Segment Open
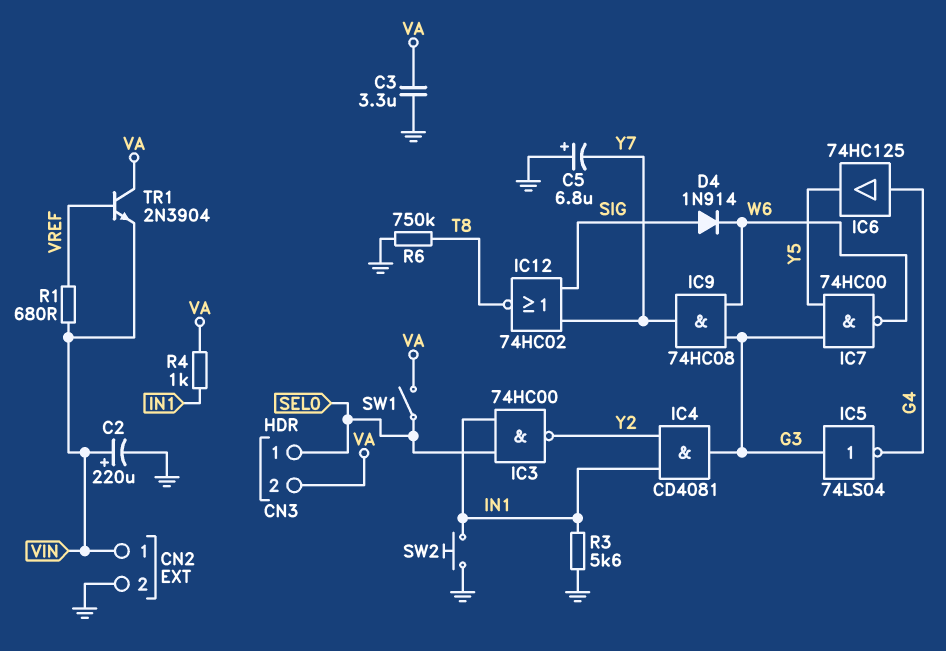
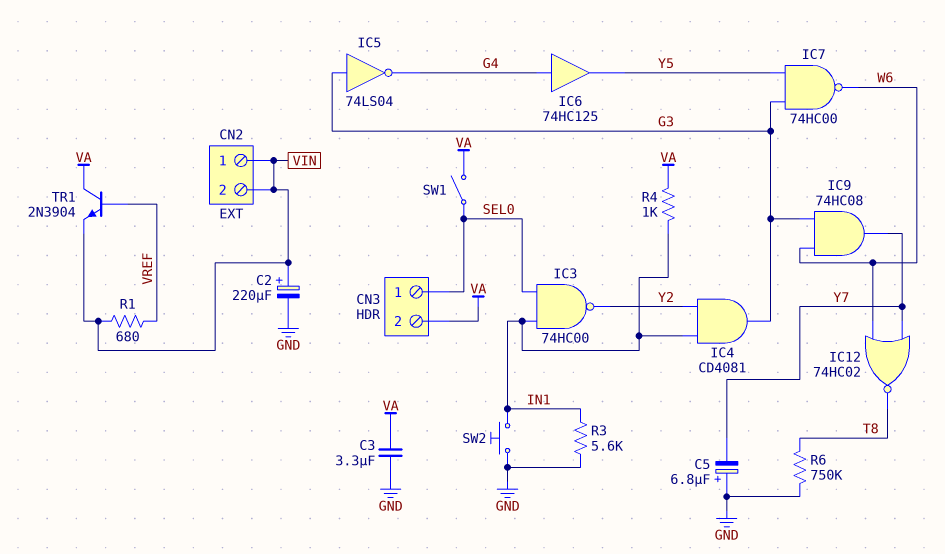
CN2 pin 2: GND -> VIN
D4: diode 1N914 (A SIG, K W6) -> none
IC12: NOR 74HC02 (in SIG, in Y7, out T8) -> NOR 74HC02 (in W6, in Y7, out T8)

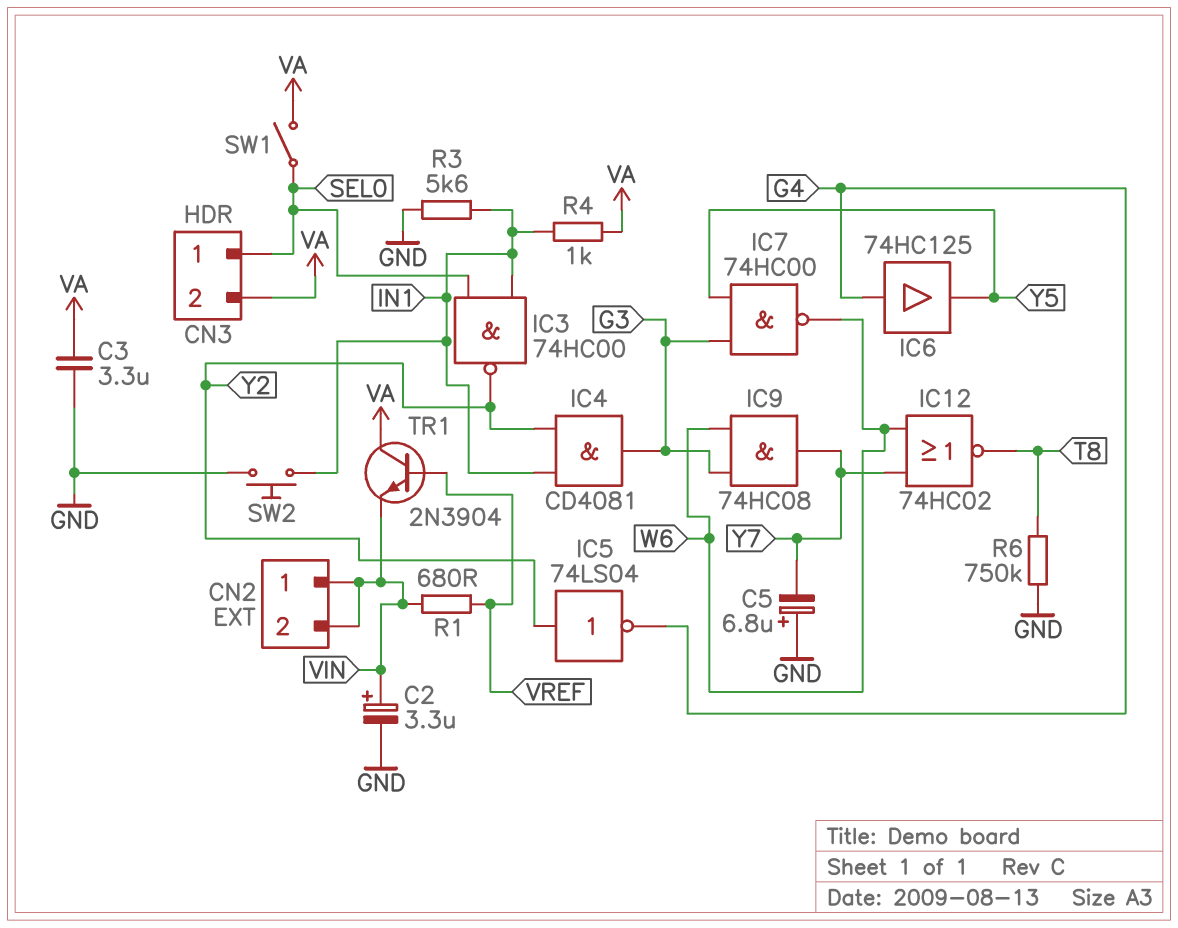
C2: 220uF (plus VIN, minus GND) -> 3.3uF (plus VIN, minus GND)
IC5: NOT 74LS04 (in G3, out G4) -> NOT 74LS04 (in Y2, out G4)

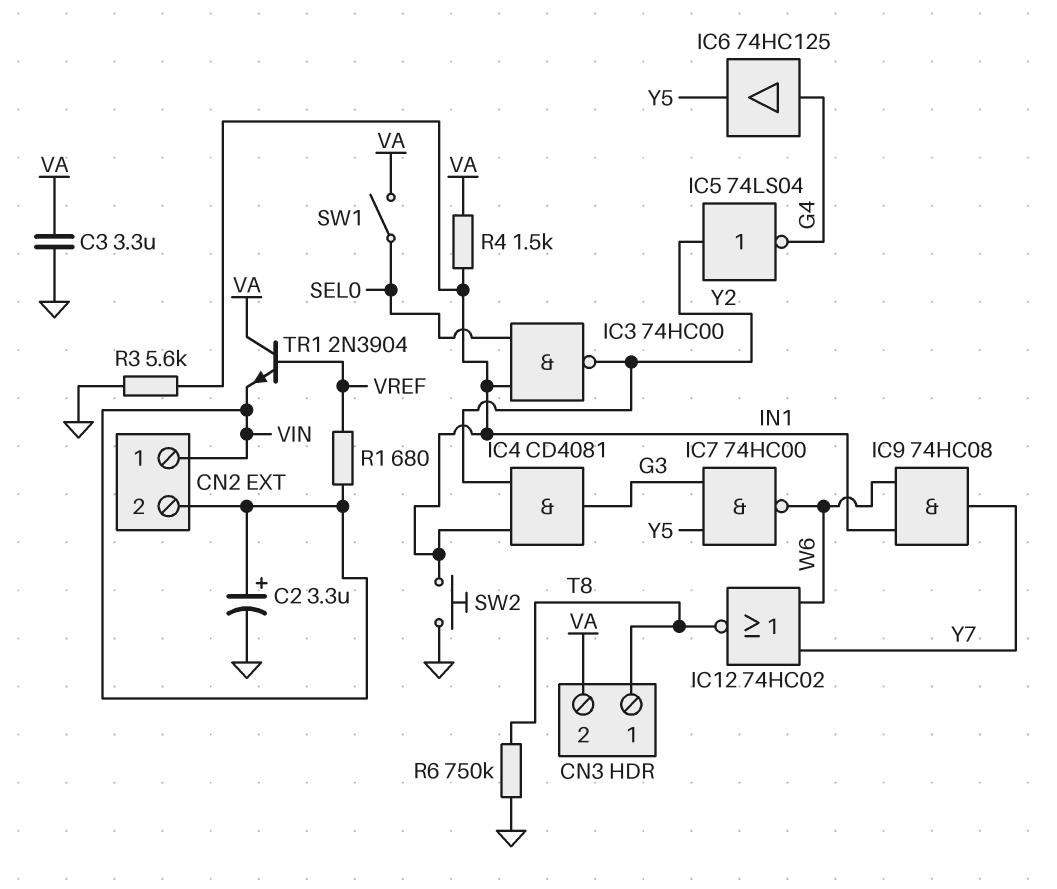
C5: 6.8uF (plus GND, minus Y7) -> none
CN3 pin 1: SEL0 -> T8
IC9: AND 74HC08 (in G3, in W6, out Y7) -> AND 74HC08 (in IN1, in W6, out Y7)
R4: 1k (IN1, VA) -> 1.5k (IN1, VA)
Segment Closed
From the line containing "CN3 pin 1: SEL0 -> T8" to the last line above, repeat every line exactly and nothing else.

CN3 pin 1: SEL0 -> T8
IC9: AND 74HC08 (in G3, in W6, out Y7) -> AND 74HC08 (in IN1, in W6, out Y7)
R4: 1k (IN1, VA) -> 1.5k (IN1, VA)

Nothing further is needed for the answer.